• **PROBLEM TO WORK ON**
Print the first line of the records below and every line after it, up to and including the line with "blue candle [294,196,338,265]". Print nothing else.

• **SUPPLIED RECORDS**
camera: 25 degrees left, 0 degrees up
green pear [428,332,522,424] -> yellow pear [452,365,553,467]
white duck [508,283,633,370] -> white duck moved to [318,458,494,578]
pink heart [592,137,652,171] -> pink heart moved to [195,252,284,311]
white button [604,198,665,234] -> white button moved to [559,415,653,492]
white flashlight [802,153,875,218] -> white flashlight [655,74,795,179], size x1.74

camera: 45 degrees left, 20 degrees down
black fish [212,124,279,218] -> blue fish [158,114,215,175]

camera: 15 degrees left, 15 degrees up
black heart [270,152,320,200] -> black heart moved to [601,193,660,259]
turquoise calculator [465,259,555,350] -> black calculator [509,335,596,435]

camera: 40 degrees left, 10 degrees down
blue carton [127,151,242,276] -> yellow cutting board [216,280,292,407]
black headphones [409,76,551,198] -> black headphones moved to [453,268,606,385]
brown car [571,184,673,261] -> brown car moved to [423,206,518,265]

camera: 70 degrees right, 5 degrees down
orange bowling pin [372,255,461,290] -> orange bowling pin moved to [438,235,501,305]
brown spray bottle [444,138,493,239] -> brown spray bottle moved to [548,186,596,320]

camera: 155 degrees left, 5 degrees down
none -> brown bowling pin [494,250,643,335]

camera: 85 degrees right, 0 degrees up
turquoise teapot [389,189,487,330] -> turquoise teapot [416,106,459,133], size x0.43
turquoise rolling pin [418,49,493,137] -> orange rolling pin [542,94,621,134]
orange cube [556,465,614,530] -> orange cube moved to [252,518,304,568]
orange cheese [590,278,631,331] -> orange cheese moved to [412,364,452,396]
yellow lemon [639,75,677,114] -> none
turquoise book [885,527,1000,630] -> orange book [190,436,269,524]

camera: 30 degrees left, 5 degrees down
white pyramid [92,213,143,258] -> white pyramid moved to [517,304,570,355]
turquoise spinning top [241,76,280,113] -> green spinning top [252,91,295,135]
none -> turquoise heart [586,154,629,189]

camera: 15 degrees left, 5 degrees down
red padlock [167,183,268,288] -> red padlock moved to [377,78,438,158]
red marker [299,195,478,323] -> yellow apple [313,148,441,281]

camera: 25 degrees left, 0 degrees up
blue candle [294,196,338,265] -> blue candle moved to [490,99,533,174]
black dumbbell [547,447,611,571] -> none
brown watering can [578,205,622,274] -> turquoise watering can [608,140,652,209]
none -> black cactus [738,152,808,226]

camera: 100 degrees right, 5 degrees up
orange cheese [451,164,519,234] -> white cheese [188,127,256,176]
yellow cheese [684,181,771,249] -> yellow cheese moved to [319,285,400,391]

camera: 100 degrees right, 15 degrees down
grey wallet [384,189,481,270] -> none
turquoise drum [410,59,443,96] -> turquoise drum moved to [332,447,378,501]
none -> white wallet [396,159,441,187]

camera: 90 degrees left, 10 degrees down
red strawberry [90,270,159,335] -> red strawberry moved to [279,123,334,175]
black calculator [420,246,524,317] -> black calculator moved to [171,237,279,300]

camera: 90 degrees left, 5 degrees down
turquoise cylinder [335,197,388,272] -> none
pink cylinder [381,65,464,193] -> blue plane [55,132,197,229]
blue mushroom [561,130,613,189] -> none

• **SOLUTION TO THE PROBLEM**
camera: 25 degrees left, 0 degrees up
green pear [428,332,522,424] -> yellow pear [452,365,553,467]
white duck [508,283,633,370] -> white duck moved to [318,458,494,578]
pink heart [592,137,652,171] -> pink heart moved to [195,252,284,311]
white button [604,198,665,234] -> white button moved to [559,415,653,492]
white flashlight [802,153,875,218] -> white flashlight [655,74,795,179], size x1.74

camera: 45 degrees left, 20 degrees down
black fish [212,124,279,218] -> blue fish [158,114,215,175]

camera: 15 degrees left, 15 degrees up
black heart [270,152,320,200] -> black heart moved to [601,193,660,259]
turquoise calculator [465,259,555,350] -> black calculator [509,335,596,435]

camera: 40 degrees left, 10 degrees down
blue carton [127,151,242,276] -> yellow cutting board [216,280,292,407]
black headphones [409,76,551,198] -> black headphones moved to [453,268,606,385]
brown car [571,184,673,261] -> brown car moved to [423,206,518,265]

camera: 70 degrees right, 5 degrees down
orange bowling pin [372,255,461,290] -> orange bowling pin moved to [438,235,501,305]
brown spray bottle [444,138,493,239] -> brown spray bottle moved to [548,186,596,320]

camera: 155 degrees left, 5 degrees down
none -> brown bowling pin [494,250,643,335]

camera: 85 degrees right, 0 degrees up
turquoise teapot [389,189,487,330] -> turquoise teapot [416,106,459,133], size x0.43
turquoise rolling pin [418,49,493,137] -> orange rolling pin [542,94,621,134]
orange cube [556,465,614,530] -> orange cube moved to [252,518,304,568]
orange cheese [590,278,631,331] -> orange cheese moved to [412,364,452,396]
yellow lemon [639,75,677,114] -> none
turquoise book [885,527,1000,630] -> orange book [190,436,269,524]

camera: 30 degrees left, 5 degrees down
white pyramid [92,213,143,258] -> white pyramid moved to [517,304,570,355]
turquoise spinning top [241,76,280,113] -> green spinning top [252,91,295,135]
none -> turquoise heart [586,154,629,189]

camera: 15 degrees left, 5 degrees down
red padlock [167,183,268,288] -> red padlock moved to [377,78,438,158]
red marker [299,195,478,323] -> yellow apple [313,148,441,281]

camera: 25 degrees left, 0 degrees up
blue candle [294,196,338,265] -> blue candle moved to [490,99,533,174]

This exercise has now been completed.